# WORK TO BE COMPLETED
In the data below, work out how many lines include the string "none". Only the number should be given.

# PROVIDED DATA
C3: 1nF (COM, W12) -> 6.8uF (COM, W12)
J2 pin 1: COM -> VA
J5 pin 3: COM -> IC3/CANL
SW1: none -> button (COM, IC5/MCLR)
* * *
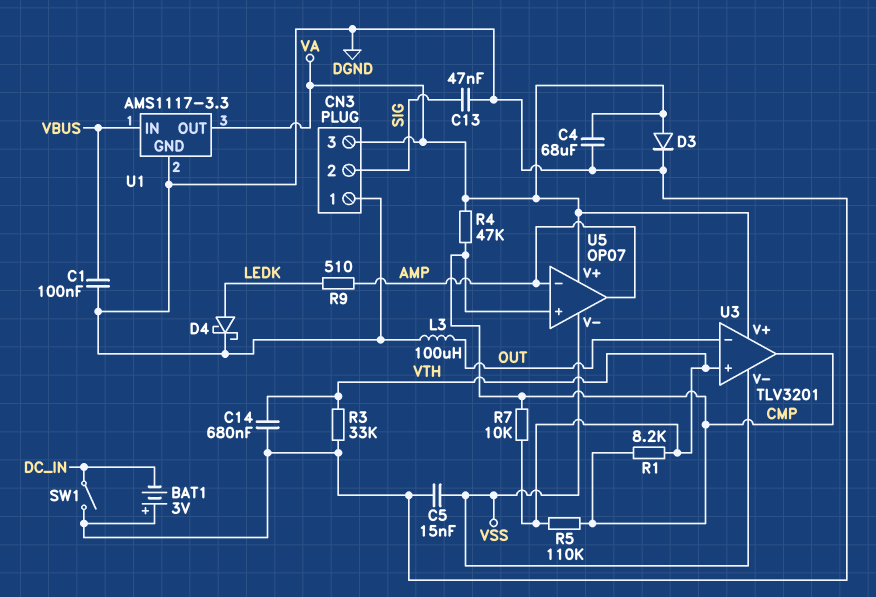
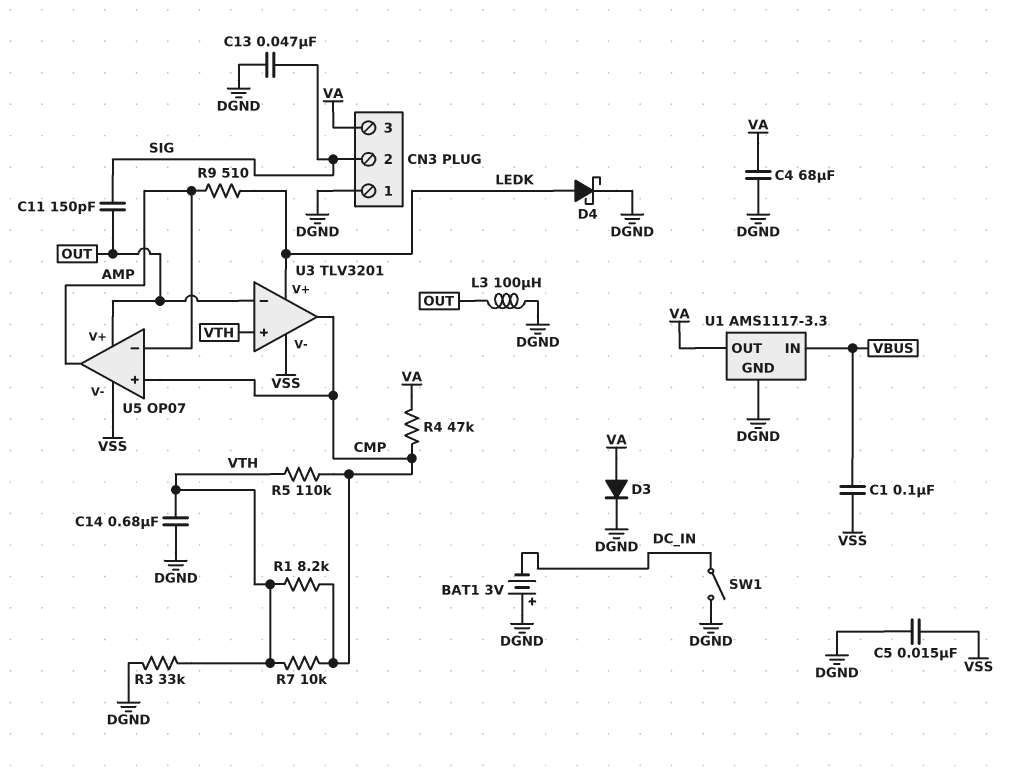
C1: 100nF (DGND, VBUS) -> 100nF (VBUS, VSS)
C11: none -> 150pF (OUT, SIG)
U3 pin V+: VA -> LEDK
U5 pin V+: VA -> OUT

# TASK SOLUTION
2